* Exercise requirements: Show all lines from the records below in which the string "stick" is present.
(Source material begins)
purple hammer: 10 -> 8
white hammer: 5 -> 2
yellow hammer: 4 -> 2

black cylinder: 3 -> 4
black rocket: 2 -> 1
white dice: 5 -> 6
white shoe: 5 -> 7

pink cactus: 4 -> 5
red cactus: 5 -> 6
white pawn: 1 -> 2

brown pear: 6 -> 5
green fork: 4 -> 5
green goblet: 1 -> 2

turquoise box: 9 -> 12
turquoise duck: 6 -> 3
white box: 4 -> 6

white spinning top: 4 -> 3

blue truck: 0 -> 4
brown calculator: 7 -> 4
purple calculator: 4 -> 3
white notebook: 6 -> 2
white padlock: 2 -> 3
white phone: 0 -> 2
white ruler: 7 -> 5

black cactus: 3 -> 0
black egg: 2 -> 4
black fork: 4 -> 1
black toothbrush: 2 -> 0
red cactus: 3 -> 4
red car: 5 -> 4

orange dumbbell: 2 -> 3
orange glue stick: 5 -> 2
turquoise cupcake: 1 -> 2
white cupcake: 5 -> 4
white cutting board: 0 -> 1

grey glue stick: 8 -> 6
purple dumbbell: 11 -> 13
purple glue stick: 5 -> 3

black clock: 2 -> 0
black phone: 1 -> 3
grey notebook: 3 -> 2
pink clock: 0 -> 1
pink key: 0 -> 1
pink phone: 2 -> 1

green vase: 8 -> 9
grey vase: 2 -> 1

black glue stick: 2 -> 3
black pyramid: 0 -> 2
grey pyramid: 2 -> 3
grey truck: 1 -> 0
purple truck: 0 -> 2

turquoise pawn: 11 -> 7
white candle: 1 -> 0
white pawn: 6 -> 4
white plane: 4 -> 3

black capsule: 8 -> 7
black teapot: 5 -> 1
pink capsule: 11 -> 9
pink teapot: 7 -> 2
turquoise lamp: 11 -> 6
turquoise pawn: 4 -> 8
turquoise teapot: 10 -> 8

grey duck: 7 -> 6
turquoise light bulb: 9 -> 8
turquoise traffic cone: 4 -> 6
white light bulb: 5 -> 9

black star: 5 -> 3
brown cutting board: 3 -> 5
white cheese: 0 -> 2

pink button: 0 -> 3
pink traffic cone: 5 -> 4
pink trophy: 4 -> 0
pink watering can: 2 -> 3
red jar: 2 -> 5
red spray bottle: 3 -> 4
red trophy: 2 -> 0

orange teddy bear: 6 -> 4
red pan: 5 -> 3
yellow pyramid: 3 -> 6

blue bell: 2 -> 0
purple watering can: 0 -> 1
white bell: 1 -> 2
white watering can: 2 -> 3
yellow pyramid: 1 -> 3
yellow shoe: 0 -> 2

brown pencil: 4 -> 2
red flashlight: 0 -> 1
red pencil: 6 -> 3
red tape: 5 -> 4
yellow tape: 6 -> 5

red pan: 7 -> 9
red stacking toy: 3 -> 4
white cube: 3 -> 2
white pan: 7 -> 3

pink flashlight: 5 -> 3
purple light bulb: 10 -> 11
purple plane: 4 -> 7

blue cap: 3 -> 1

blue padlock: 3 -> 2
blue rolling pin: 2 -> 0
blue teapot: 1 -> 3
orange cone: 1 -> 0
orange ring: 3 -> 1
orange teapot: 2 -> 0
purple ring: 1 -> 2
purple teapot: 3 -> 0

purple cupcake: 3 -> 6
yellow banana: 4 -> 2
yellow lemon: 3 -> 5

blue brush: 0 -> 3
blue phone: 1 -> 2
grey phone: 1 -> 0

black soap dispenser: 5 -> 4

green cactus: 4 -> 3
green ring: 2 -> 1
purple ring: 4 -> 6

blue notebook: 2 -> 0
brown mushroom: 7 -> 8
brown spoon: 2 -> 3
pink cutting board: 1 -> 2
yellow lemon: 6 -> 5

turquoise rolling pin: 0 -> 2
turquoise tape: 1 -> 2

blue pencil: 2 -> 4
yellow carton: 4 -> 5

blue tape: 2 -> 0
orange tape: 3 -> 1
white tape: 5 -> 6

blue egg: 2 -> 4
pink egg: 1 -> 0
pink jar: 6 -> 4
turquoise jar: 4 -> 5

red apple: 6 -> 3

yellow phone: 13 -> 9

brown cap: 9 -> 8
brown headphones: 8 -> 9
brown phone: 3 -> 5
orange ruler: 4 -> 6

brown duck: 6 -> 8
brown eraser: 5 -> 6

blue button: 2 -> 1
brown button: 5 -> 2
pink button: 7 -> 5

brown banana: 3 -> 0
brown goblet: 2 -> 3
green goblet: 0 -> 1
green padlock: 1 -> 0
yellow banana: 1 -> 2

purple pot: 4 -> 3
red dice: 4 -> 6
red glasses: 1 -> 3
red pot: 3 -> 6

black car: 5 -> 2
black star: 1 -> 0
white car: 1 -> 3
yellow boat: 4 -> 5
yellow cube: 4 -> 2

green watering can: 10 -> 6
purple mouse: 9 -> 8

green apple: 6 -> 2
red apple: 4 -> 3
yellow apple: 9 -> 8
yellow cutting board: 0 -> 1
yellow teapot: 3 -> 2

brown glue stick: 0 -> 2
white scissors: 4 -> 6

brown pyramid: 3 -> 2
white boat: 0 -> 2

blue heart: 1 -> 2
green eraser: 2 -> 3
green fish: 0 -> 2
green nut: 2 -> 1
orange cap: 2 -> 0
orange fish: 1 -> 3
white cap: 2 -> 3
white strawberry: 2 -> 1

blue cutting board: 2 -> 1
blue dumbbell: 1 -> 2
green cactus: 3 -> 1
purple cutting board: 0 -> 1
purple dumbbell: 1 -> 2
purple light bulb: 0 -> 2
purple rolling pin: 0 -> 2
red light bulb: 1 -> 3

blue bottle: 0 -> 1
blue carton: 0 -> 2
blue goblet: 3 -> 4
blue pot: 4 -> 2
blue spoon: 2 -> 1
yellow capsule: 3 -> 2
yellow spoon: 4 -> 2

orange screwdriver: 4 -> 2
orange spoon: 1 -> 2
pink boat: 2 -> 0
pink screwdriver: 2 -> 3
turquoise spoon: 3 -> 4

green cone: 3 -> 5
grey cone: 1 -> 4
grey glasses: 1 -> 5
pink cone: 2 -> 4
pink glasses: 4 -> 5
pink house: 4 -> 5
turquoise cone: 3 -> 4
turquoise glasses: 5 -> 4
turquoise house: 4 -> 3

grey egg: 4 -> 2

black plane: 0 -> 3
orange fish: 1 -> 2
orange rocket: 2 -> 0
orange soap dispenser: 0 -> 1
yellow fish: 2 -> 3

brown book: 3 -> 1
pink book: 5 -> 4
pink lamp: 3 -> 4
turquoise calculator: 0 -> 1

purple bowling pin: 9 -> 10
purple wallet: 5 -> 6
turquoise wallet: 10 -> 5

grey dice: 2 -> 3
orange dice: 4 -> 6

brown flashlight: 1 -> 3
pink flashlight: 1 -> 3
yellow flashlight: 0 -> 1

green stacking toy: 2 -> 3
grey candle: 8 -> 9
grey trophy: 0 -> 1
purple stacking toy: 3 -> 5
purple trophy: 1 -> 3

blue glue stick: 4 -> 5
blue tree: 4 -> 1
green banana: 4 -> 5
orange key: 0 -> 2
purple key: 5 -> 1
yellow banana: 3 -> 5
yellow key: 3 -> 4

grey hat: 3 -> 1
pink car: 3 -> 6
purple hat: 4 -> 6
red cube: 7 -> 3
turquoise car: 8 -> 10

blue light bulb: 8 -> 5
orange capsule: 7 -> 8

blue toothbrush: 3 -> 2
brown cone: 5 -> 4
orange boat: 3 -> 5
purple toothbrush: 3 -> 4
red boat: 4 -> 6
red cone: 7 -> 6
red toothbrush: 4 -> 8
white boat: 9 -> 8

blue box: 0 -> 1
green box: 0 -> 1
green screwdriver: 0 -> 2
(Source material ends)
* Task response:
orange glue stick: 5 -> 2
grey glue stick: 8 -> 6
purple glue stick: 5 -> 3
black glue stick: 2 -> 3
brown glue stick: 0 -> 2
blue glue stick: 4 -> 5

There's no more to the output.